_AVAILABLE DATA_:
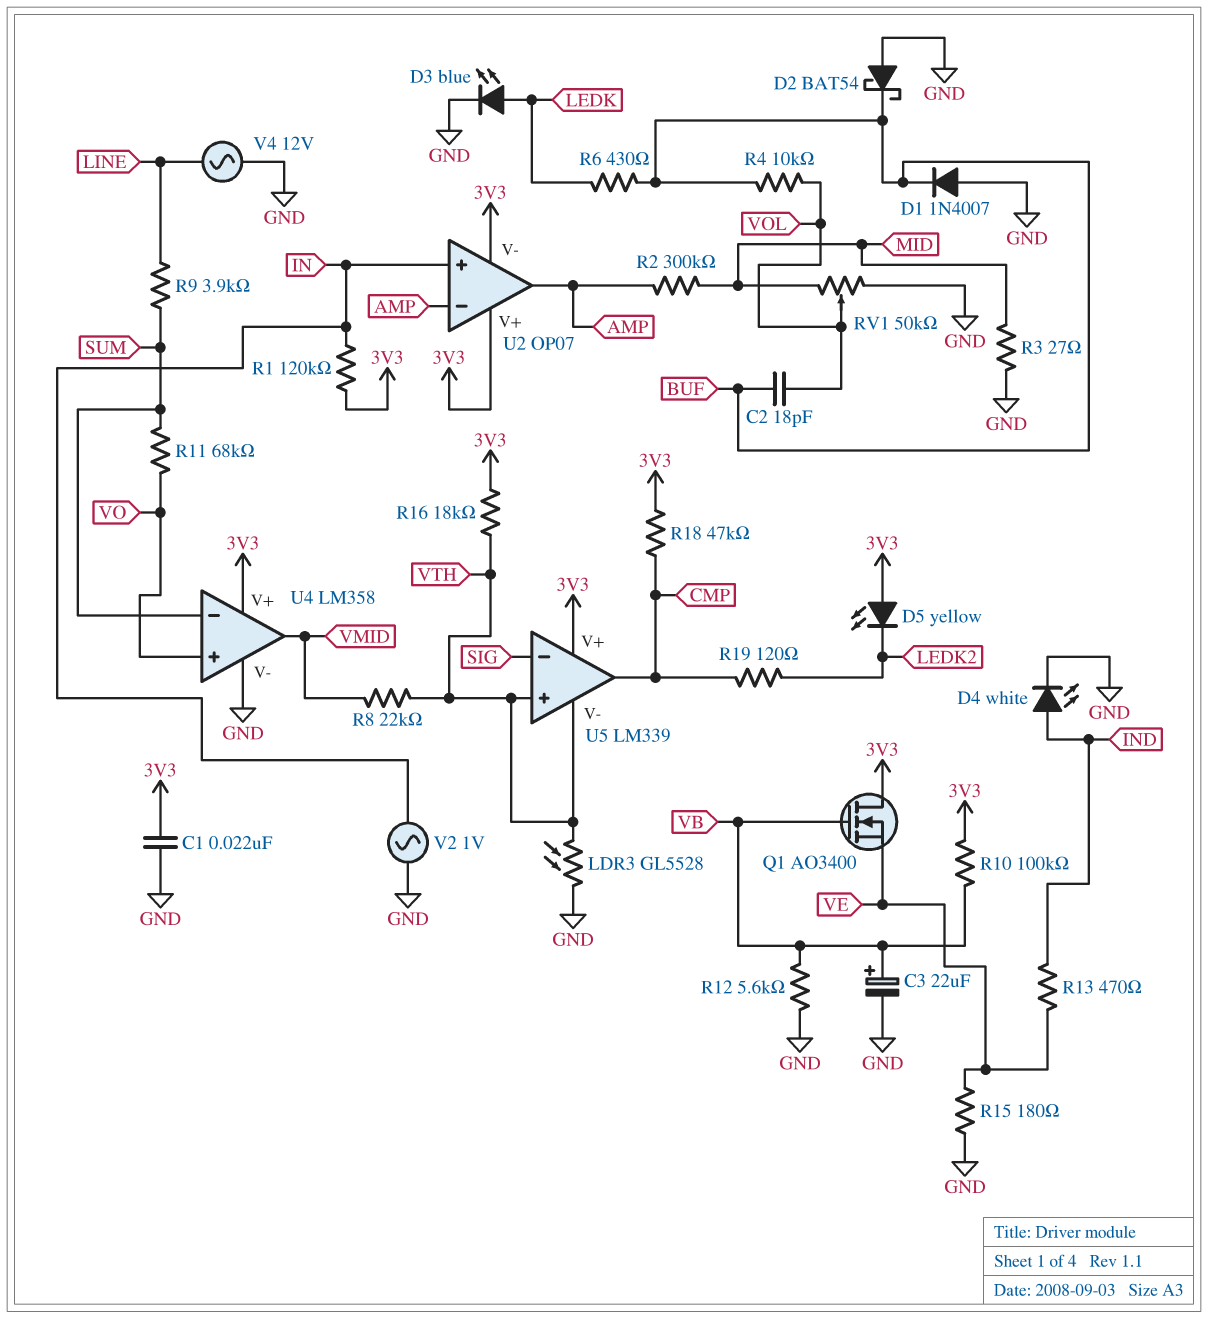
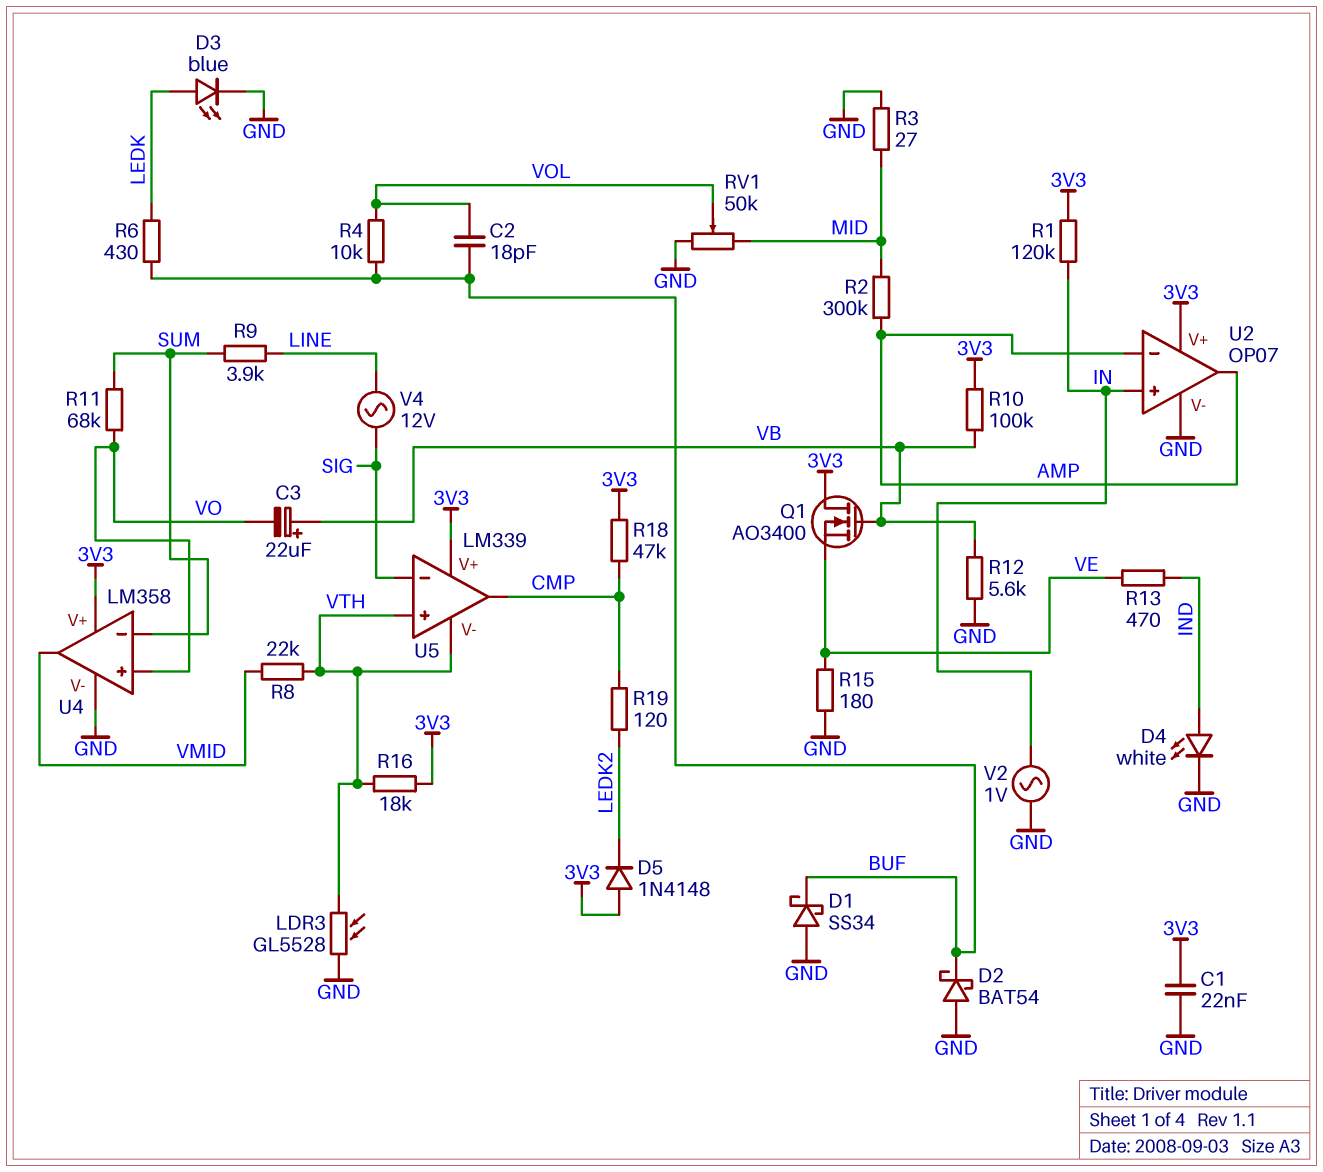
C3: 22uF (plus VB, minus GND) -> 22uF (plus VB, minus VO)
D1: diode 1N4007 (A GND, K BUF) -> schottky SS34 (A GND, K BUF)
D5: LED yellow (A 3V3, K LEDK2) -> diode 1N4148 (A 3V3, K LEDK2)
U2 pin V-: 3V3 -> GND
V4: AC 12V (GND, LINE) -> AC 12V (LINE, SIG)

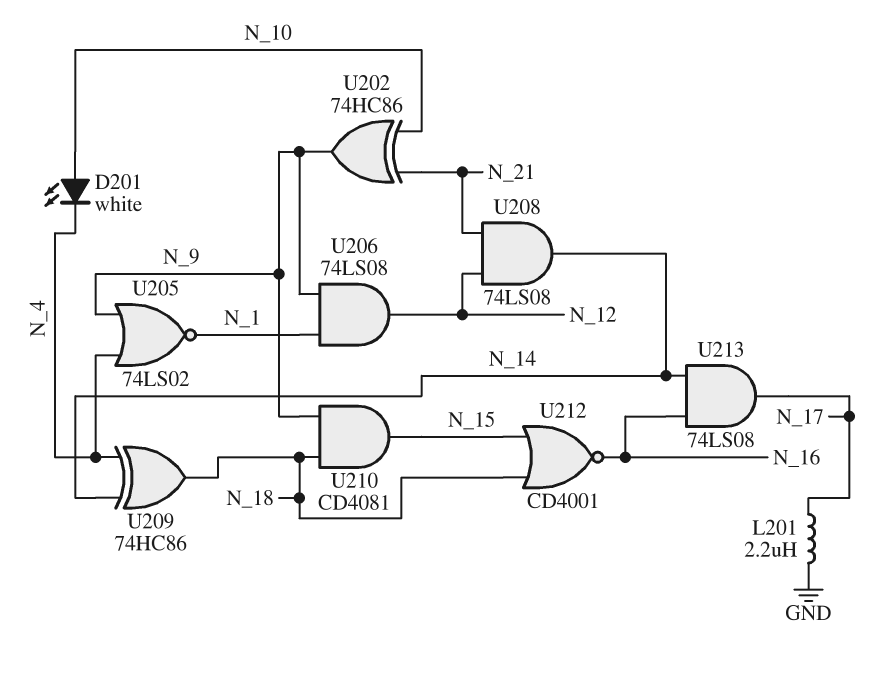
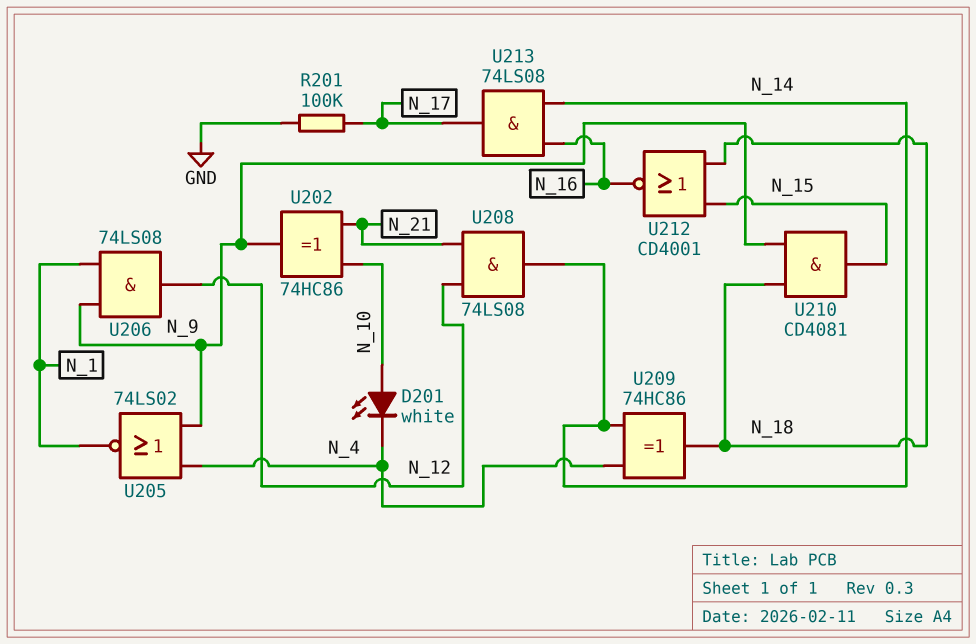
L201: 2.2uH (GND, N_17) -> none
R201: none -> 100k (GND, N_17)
---
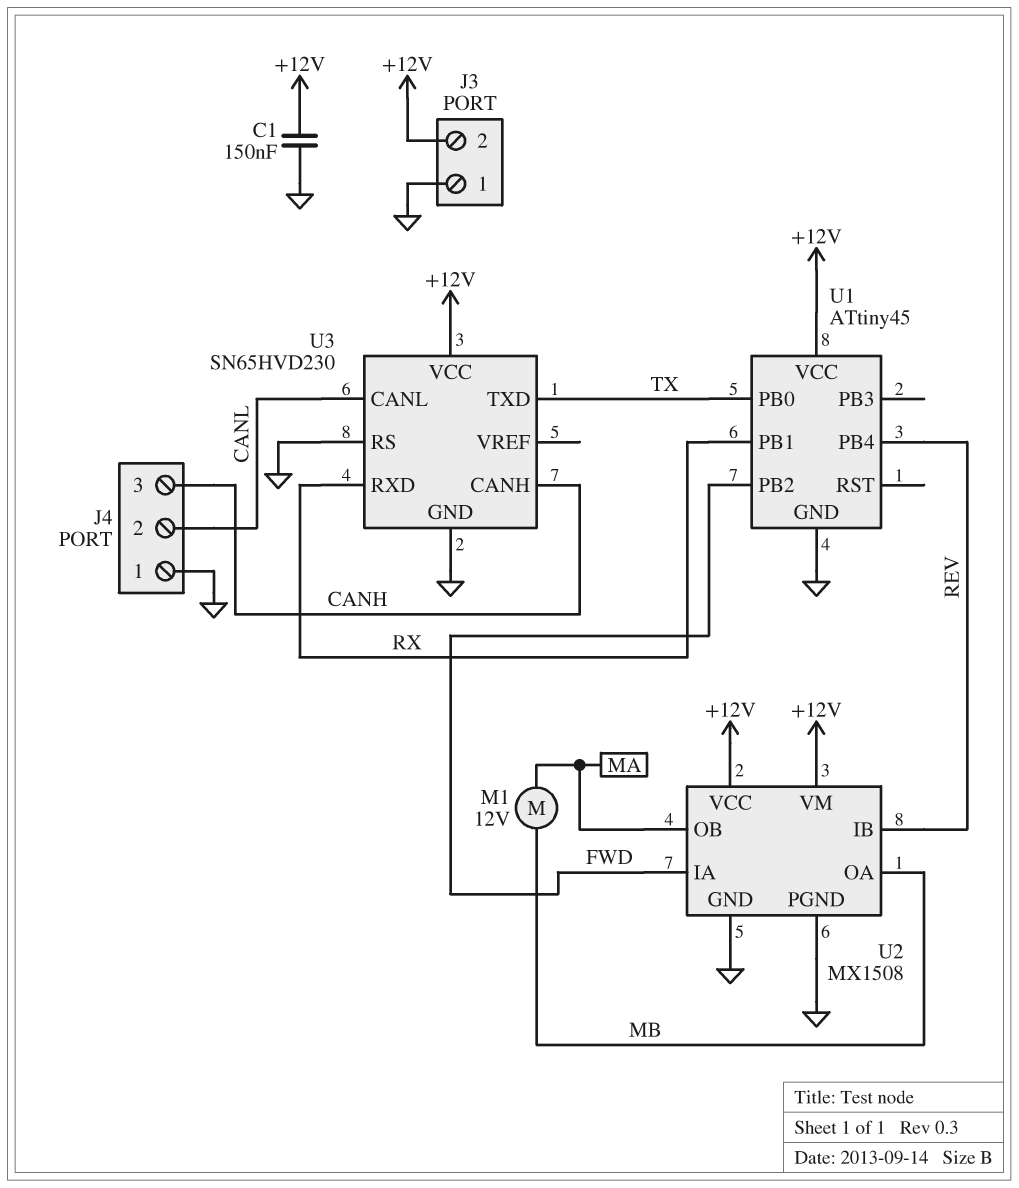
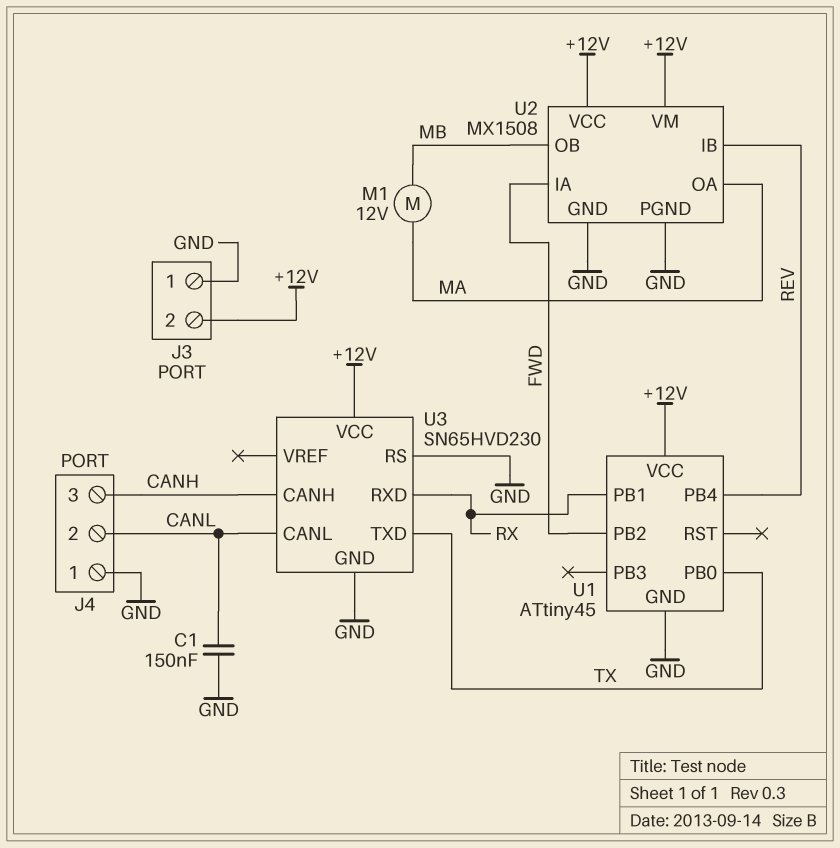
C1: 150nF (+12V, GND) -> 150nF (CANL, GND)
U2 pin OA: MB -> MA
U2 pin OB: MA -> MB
==
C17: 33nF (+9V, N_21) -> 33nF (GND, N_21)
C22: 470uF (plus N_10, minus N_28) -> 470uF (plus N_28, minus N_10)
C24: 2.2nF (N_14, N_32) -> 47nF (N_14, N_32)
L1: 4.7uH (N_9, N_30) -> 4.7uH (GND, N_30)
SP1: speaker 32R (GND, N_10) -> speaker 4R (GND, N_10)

_EXERCISE PROMPT_: From the entries above, write out only the lines starting at the line that holds "C24: 2.2nF (N_14, N_32) -> 47nF (N_14, N_32)" and ending at the line that holds "SP1: speaker 32R", keeping both and matching them exactly.

_ANSWER TO THE PROBLEM_:
C24: 2.2nF (N_14, N_32) -> 47nF (N_14, N_32)
L1: 4.7uH (N_9, N_30) -> 4.7uH (GND, N_30)
SP1: speaker 32R (GND, N_10) -> speaker 4R (GND, N_10)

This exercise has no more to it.